─── INPUT ───

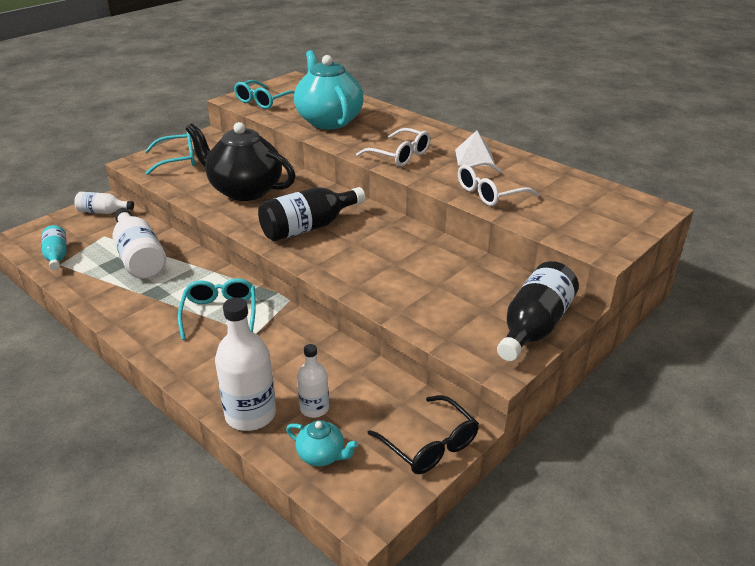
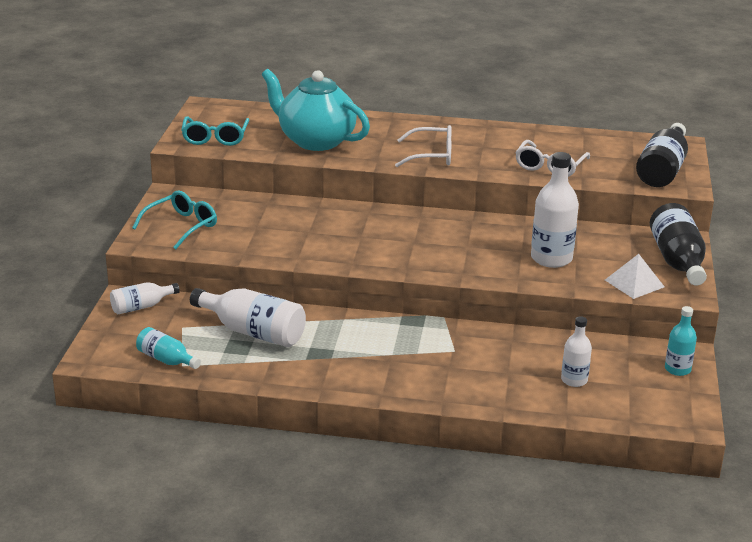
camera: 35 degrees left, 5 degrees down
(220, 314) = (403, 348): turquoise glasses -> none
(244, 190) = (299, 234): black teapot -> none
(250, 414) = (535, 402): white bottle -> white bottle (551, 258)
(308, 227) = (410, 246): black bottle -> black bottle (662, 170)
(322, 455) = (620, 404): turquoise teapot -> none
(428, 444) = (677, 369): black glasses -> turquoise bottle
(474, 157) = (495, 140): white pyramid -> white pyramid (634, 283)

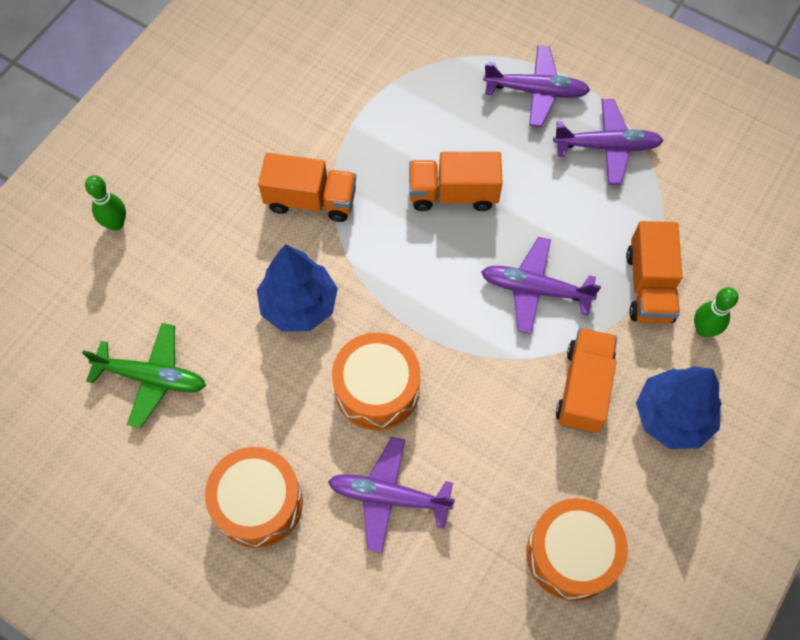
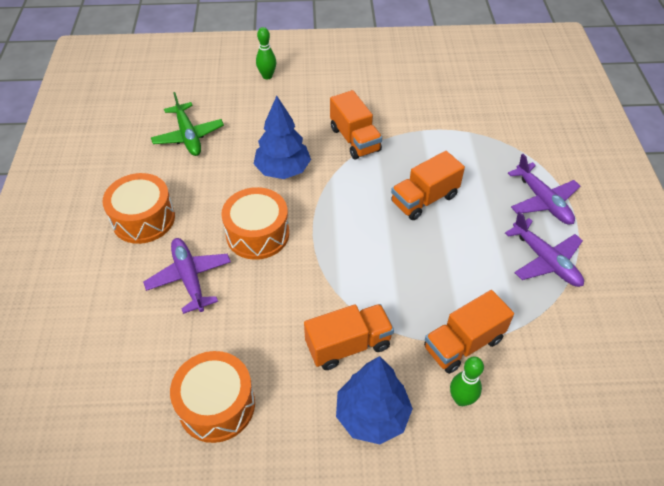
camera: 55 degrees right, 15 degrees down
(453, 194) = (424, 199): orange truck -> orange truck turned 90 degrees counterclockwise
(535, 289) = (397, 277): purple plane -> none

───

- _REQUIRED ACTION_:
Give the lines from the one containing "camera: 55 degrees right, 15 degrees down" through the end of the entries again, exactly as written and with no other lines.

- _OUTPUT BELOW_:
camera: 55 degrees right, 15 degrees down
(453, 194) = (424, 199): orange truck -> orange truck turned 90 degrees counterclockwise
(535, 289) = (397, 277): purple plane -> none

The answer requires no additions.